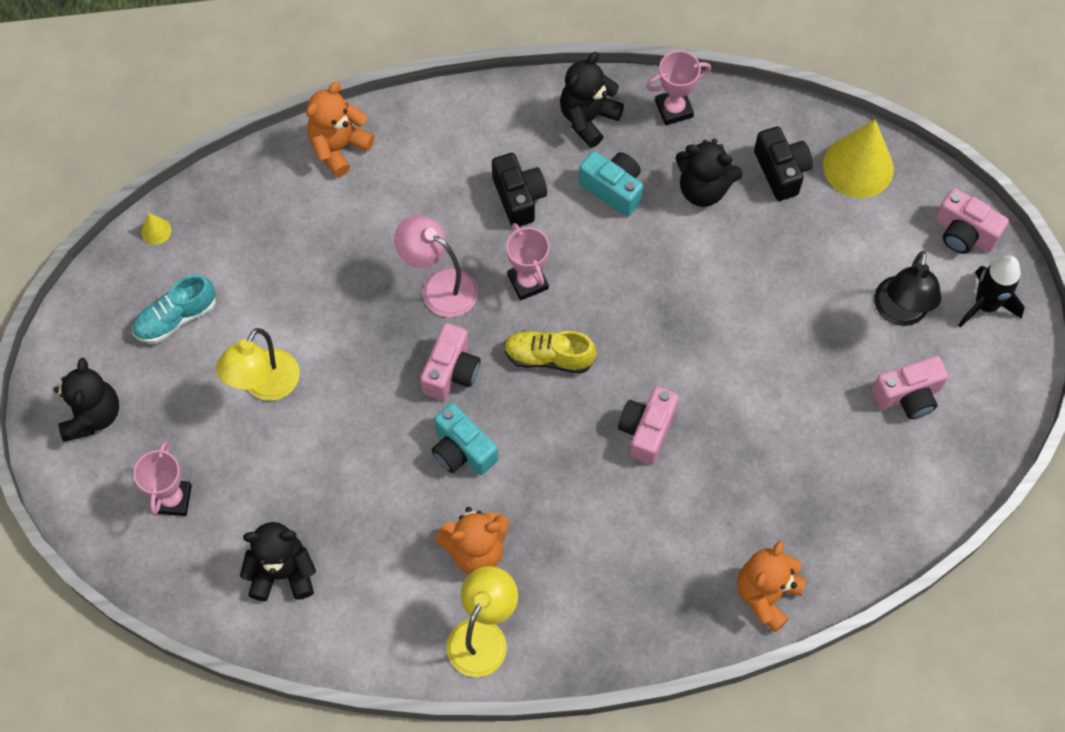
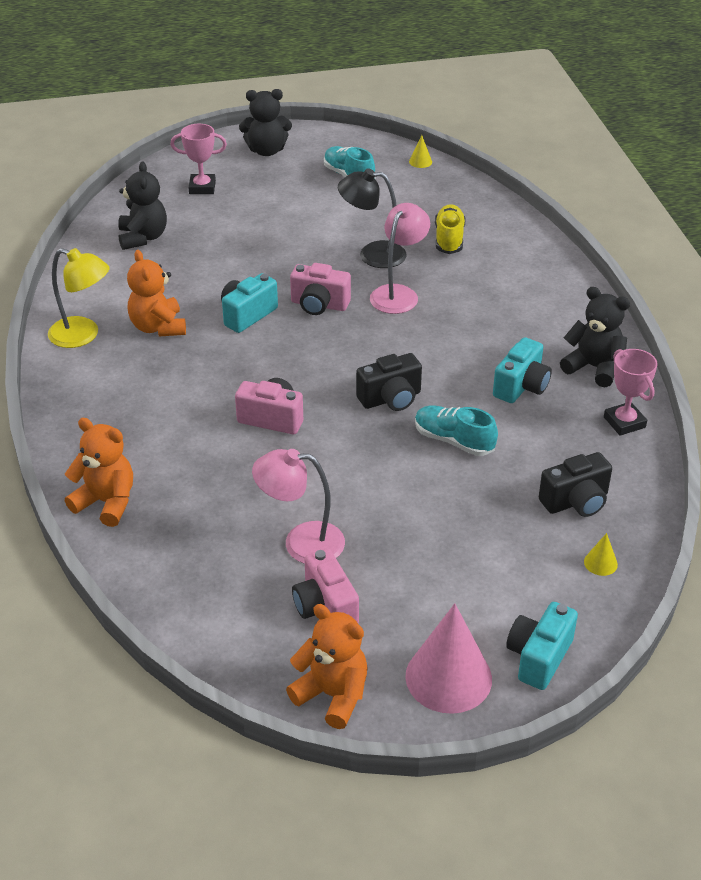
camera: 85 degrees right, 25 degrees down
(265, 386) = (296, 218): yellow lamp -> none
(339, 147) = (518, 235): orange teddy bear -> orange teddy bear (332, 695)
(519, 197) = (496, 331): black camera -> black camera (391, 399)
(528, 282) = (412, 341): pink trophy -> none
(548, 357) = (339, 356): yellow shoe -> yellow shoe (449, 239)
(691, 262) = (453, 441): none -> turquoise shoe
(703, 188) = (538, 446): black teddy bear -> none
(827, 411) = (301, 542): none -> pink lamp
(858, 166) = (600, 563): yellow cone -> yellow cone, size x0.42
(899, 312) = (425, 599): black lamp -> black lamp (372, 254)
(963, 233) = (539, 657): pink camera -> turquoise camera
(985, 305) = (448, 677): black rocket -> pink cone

_Exercise instructions_: Among the entries above, copy exactly only the lines starting with the one containing "(339, 147) = (518, 235): orange" and going through the one containing "(827, 411) = (301, 542): none -> pink lamp", both ends included.

_Task response_:
(339, 147) = (518, 235): orange teddy bear -> orange teddy bear (332, 695)
(519, 197) = (496, 331): black camera -> black camera (391, 399)
(528, 282) = (412, 341): pink trophy -> none
(548, 357) = (339, 356): yellow shoe -> yellow shoe (449, 239)
(691, 262) = (453, 441): none -> turquoise shoe
(703, 188) = (538, 446): black teddy bear -> none
(827, 411) = (301, 542): none -> pink lamp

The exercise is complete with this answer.